[How to complete this task] In the records below, find each line containing the word "black" and copy it.
══ Excerpted records ══
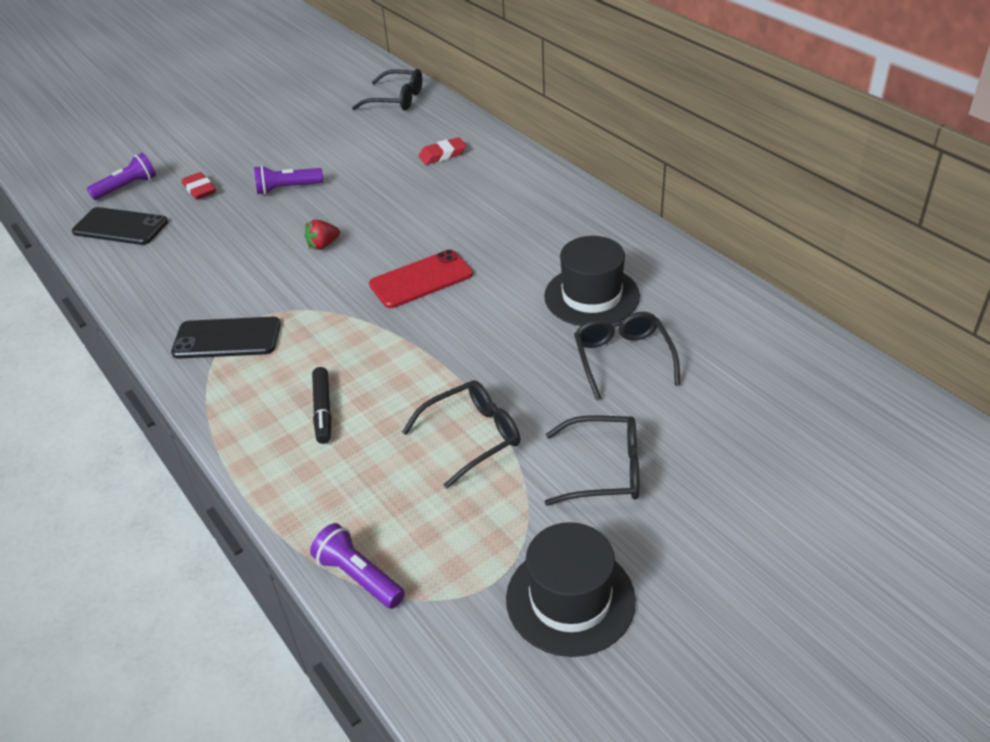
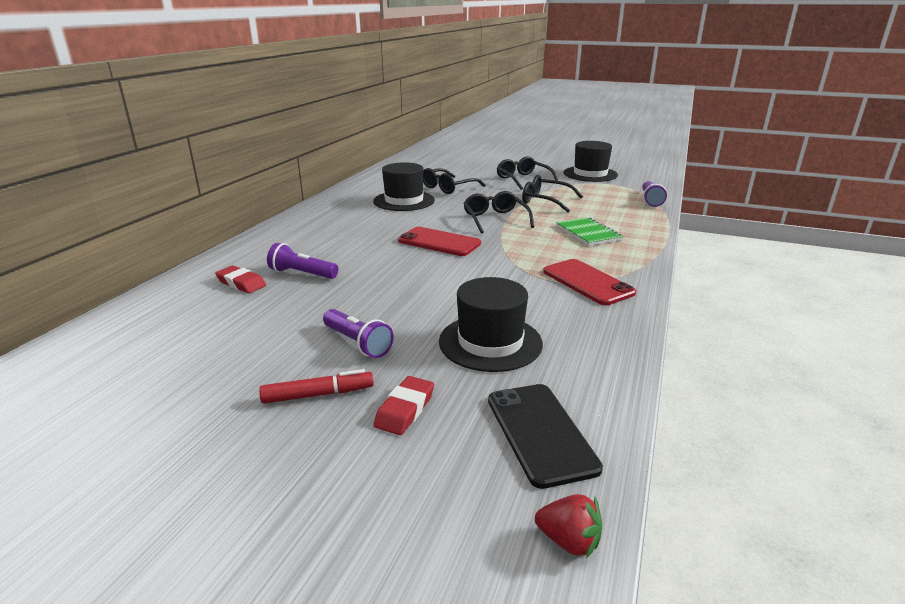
camera: 125 degrees left, 15 degrees down
(127, 187) = (453, 494): purple flashlight -> purple flashlight (302, 274)
(216, 243) = (490, 342): none -> black hat
(227, 338) = (587, 282): black phone -> red phone
(251, 165) = (318, 394): none -> red marker
(323, 245) = (437, 288): red strawberry -> red strawberry (569, 541)
(323, 410) = (588, 233): black marker -> green notebook
(396, 99) = (92, 350): black glasses -> black glasses (495, 219)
═══
[Output for this task]
(216, 243) = (490, 342): none -> black hat
(227, 338) = (587, 282): black phone -> red phone
(323, 410) = (588, 233): black marker -> green notebook
(396, 99) = (92, 350): black glasses -> black glasses (495, 219)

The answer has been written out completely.